**The request**
Please reproduce every line of the material without changes, omitting the pictures from your answer.

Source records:
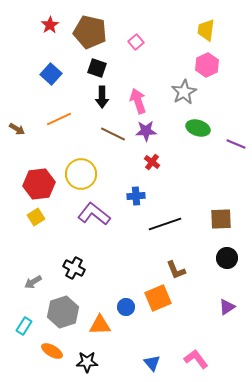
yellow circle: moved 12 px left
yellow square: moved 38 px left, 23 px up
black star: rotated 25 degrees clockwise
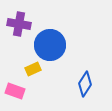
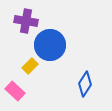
purple cross: moved 7 px right, 3 px up
yellow rectangle: moved 3 px left, 3 px up; rotated 21 degrees counterclockwise
pink rectangle: rotated 24 degrees clockwise
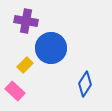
blue circle: moved 1 px right, 3 px down
yellow rectangle: moved 5 px left, 1 px up
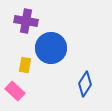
yellow rectangle: rotated 35 degrees counterclockwise
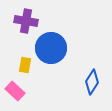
blue diamond: moved 7 px right, 2 px up
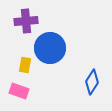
purple cross: rotated 15 degrees counterclockwise
blue circle: moved 1 px left
pink rectangle: moved 4 px right; rotated 24 degrees counterclockwise
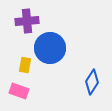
purple cross: moved 1 px right
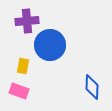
blue circle: moved 3 px up
yellow rectangle: moved 2 px left, 1 px down
blue diamond: moved 5 px down; rotated 30 degrees counterclockwise
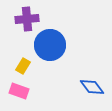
purple cross: moved 2 px up
yellow rectangle: rotated 21 degrees clockwise
blue diamond: rotated 40 degrees counterclockwise
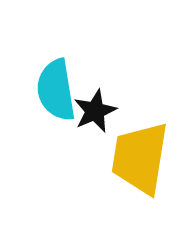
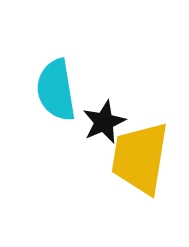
black star: moved 9 px right, 11 px down
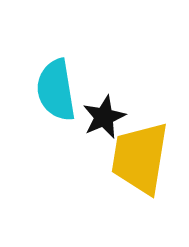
black star: moved 5 px up
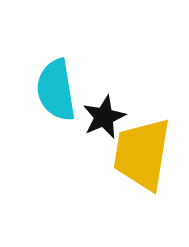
yellow trapezoid: moved 2 px right, 4 px up
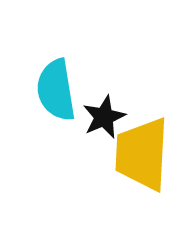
yellow trapezoid: rotated 6 degrees counterclockwise
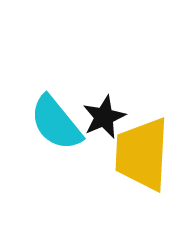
cyan semicircle: moved 33 px down; rotated 30 degrees counterclockwise
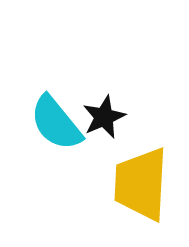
yellow trapezoid: moved 1 px left, 30 px down
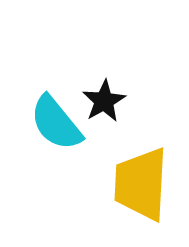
black star: moved 16 px up; rotated 6 degrees counterclockwise
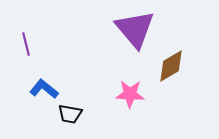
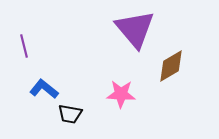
purple line: moved 2 px left, 2 px down
pink star: moved 9 px left
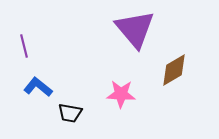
brown diamond: moved 3 px right, 4 px down
blue L-shape: moved 6 px left, 2 px up
black trapezoid: moved 1 px up
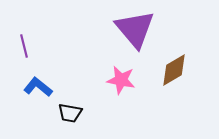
pink star: moved 14 px up; rotated 8 degrees clockwise
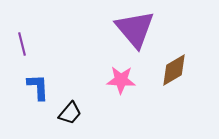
purple line: moved 2 px left, 2 px up
pink star: rotated 8 degrees counterclockwise
blue L-shape: rotated 48 degrees clockwise
black trapezoid: rotated 60 degrees counterclockwise
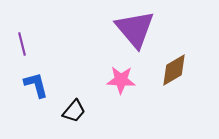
blue L-shape: moved 2 px left, 2 px up; rotated 12 degrees counterclockwise
black trapezoid: moved 4 px right, 2 px up
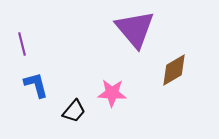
pink star: moved 9 px left, 13 px down
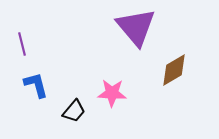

**Task output**
yellow circle: moved 12 px left
yellow square: moved 38 px left, 23 px up
black star: rotated 25 degrees clockwise
purple cross: moved 7 px right, 3 px up
yellow rectangle: moved 3 px left, 3 px up; rotated 21 degrees counterclockwise
pink rectangle: rotated 24 degrees clockwise
blue circle: moved 1 px right, 3 px down
yellow rectangle: moved 5 px left, 1 px up
yellow rectangle: rotated 35 degrees counterclockwise
blue diamond: moved 7 px right, 2 px up
purple cross: rotated 15 degrees counterclockwise
blue circle: moved 1 px left
pink rectangle: moved 4 px right; rotated 24 degrees counterclockwise
purple cross: moved 1 px right
blue circle: moved 3 px up
yellow rectangle: moved 2 px left, 1 px down
blue diamond: moved 5 px down; rotated 30 degrees counterclockwise
purple cross: moved 2 px up
yellow rectangle: rotated 21 degrees clockwise
blue diamond: rotated 40 degrees counterclockwise
black star: moved 9 px right, 11 px down
black star: moved 5 px up
yellow trapezoid: moved 2 px right, 4 px up
yellow trapezoid: rotated 6 degrees counterclockwise
cyan semicircle: moved 33 px down; rotated 30 degrees counterclockwise
yellow trapezoid: moved 1 px left, 30 px down
black star: moved 16 px up; rotated 6 degrees counterclockwise
purple line: moved 2 px left, 2 px down
pink star: moved 9 px left
brown diamond: moved 3 px right, 4 px down
blue L-shape: moved 6 px left, 2 px up
black trapezoid: moved 1 px up
pink star: moved 14 px up; rotated 8 degrees clockwise
purple line: moved 2 px left, 2 px up
pink star: rotated 8 degrees counterclockwise
blue L-shape: rotated 48 degrees clockwise
black trapezoid: rotated 60 degrees counterclockwise
blue L-shape: moved 2 px left, 2 px up; rotated 12 degrees counterclockwise
black trapezoid: moved 4 px right, 2 px up
pink star: moved 9 px left, 13 px down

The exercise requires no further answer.